What needs to be done:
Among the records that follow, find the line with "none -> cyan tile L2:M2 level 1" and the line with "none -> cyan tile O8 level 1". Set down those lines and all lines between them exactly, without adding anything.

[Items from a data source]
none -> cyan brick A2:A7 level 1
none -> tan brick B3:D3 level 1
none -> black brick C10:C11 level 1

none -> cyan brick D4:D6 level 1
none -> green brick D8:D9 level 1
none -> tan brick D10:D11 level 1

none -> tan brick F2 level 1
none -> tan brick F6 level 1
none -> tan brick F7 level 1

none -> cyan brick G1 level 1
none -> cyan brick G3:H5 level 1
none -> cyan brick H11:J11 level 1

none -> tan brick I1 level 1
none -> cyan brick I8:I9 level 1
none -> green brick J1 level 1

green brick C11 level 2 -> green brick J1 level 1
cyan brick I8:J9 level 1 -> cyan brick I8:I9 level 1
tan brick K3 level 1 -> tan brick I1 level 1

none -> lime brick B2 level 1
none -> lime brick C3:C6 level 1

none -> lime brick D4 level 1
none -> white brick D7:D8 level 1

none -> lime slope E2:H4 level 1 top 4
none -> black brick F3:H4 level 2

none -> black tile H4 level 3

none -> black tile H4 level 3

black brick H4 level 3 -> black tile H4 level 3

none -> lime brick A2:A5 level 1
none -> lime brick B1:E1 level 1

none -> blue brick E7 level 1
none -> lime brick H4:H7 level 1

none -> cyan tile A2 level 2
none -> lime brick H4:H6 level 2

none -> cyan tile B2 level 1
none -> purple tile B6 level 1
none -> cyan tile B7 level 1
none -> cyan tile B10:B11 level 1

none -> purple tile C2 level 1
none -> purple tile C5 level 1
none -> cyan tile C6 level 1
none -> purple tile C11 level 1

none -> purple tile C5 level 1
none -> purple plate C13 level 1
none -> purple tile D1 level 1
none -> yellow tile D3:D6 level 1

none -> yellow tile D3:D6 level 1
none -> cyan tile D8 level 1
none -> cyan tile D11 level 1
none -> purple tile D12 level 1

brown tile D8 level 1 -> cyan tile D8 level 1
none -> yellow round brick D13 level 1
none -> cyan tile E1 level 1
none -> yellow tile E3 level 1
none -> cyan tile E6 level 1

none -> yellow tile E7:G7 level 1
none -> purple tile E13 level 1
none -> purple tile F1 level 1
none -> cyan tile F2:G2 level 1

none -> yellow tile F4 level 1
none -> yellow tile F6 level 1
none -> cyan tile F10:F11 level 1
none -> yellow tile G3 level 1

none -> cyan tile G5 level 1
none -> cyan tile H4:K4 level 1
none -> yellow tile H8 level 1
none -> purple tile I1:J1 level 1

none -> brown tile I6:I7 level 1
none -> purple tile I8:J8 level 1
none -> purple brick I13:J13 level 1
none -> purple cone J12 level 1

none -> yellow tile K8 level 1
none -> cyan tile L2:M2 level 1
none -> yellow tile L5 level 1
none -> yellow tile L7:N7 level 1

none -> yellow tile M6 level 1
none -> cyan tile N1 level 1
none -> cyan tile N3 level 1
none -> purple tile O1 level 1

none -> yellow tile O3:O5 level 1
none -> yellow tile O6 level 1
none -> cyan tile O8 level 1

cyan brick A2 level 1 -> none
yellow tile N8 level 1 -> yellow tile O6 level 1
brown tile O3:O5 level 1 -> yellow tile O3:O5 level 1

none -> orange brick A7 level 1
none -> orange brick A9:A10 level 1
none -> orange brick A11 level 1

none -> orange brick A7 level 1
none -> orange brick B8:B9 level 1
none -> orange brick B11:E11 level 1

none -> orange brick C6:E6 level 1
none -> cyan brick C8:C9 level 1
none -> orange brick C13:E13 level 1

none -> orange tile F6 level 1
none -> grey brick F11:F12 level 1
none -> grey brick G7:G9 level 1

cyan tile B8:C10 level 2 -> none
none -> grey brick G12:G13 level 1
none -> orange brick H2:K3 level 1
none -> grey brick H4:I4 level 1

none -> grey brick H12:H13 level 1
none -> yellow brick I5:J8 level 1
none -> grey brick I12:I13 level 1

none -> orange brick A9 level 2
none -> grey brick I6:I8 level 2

Your response:
none -> cyan tile L2:M2 level 1
none -> yellow tile L5 level 1
none -> yellow tile L7:N7 level 1

none -> yellow tile M6 level 1
none -> cyan tile N1 level 1
none -> cyan tile N3 level 1
none -> purple tile O1 level 1

none -> yellow tile O3:O5 level 1
none -> yellow tile O6 level 1
none -> cyan tile O8 level 1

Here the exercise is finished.